*** Begin section ***
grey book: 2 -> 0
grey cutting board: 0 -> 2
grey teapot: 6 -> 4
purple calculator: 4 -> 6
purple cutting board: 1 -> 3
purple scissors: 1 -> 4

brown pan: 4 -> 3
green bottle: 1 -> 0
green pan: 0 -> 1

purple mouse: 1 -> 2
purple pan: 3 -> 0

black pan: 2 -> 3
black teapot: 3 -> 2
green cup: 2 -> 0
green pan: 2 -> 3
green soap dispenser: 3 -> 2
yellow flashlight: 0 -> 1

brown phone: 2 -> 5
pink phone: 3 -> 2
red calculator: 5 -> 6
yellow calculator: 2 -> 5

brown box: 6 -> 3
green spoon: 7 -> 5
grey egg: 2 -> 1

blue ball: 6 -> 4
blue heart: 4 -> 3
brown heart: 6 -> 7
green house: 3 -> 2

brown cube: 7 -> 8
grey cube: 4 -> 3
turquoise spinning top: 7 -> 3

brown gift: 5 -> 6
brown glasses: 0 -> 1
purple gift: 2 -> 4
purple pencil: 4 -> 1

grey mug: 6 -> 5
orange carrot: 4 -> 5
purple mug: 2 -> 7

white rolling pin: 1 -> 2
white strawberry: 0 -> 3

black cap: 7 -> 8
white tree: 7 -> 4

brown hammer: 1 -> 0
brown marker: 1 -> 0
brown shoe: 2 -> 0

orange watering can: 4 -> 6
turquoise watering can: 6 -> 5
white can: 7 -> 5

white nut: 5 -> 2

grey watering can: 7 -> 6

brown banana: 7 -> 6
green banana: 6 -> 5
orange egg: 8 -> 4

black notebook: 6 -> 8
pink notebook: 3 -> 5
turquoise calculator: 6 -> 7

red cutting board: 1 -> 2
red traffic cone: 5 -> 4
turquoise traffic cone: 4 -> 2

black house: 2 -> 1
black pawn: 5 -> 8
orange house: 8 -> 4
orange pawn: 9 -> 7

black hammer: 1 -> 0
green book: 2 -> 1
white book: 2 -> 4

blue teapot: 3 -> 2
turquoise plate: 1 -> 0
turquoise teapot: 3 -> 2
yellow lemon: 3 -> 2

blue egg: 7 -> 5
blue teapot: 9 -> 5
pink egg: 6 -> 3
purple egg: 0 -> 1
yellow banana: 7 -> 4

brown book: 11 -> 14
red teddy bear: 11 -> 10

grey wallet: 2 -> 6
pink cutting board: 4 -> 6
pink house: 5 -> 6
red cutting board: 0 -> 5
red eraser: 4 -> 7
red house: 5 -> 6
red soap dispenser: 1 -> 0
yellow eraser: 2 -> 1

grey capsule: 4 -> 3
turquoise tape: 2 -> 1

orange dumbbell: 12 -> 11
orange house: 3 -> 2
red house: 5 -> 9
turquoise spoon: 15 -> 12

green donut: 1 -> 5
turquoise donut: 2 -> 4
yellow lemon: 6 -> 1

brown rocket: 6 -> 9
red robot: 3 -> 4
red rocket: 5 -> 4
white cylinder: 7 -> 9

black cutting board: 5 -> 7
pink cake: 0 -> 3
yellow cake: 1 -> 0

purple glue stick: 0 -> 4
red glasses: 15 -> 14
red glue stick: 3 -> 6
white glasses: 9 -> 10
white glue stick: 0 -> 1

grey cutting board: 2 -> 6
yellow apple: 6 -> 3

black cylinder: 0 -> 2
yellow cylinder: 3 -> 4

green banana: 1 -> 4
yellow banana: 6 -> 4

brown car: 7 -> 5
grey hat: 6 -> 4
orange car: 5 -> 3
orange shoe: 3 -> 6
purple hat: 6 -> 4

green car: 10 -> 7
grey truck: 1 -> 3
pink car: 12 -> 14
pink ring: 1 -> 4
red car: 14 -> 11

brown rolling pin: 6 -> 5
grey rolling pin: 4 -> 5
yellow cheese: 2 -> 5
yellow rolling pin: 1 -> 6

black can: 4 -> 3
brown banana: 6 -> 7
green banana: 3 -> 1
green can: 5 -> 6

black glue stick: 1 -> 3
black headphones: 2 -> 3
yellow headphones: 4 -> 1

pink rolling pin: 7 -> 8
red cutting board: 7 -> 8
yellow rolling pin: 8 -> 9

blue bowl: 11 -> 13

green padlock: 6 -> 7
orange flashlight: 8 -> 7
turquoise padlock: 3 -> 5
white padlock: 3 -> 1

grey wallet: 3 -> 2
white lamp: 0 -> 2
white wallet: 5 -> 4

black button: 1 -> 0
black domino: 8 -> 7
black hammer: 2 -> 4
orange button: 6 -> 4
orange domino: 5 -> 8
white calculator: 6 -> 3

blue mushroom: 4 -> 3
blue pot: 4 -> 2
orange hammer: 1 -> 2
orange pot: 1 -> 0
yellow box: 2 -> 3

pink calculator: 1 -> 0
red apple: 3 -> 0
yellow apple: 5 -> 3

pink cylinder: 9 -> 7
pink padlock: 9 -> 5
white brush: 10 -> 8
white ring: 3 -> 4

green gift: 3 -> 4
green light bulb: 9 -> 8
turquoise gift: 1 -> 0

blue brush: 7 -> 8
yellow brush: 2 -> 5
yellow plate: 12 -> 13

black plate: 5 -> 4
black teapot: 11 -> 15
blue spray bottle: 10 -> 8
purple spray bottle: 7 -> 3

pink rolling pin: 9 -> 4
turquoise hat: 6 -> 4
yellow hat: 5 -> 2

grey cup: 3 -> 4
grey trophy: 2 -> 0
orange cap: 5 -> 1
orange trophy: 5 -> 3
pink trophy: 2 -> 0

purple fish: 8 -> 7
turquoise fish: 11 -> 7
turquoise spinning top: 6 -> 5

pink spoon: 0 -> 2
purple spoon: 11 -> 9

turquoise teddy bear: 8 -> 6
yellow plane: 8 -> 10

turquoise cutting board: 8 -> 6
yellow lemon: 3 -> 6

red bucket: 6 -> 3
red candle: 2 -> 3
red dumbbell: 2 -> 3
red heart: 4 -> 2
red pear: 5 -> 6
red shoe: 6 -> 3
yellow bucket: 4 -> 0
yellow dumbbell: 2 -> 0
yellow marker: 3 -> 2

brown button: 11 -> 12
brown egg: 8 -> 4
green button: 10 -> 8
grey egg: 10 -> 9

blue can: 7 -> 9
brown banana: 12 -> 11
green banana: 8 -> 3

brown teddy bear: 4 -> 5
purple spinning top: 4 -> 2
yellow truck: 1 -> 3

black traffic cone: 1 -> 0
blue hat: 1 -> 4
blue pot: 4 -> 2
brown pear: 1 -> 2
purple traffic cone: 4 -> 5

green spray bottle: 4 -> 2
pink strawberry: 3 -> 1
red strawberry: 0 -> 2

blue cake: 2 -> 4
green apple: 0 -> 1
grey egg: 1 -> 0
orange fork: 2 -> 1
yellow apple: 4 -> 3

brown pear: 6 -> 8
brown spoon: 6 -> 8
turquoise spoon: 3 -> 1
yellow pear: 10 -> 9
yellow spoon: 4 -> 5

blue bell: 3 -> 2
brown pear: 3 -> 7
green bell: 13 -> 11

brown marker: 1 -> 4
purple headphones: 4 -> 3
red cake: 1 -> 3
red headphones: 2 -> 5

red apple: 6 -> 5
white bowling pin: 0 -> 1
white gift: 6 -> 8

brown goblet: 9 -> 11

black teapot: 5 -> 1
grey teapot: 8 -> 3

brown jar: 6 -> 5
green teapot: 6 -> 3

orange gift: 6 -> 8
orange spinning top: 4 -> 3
*** End section ***
Work out the number of lines in the records containing the word "watering". Write only that number.

3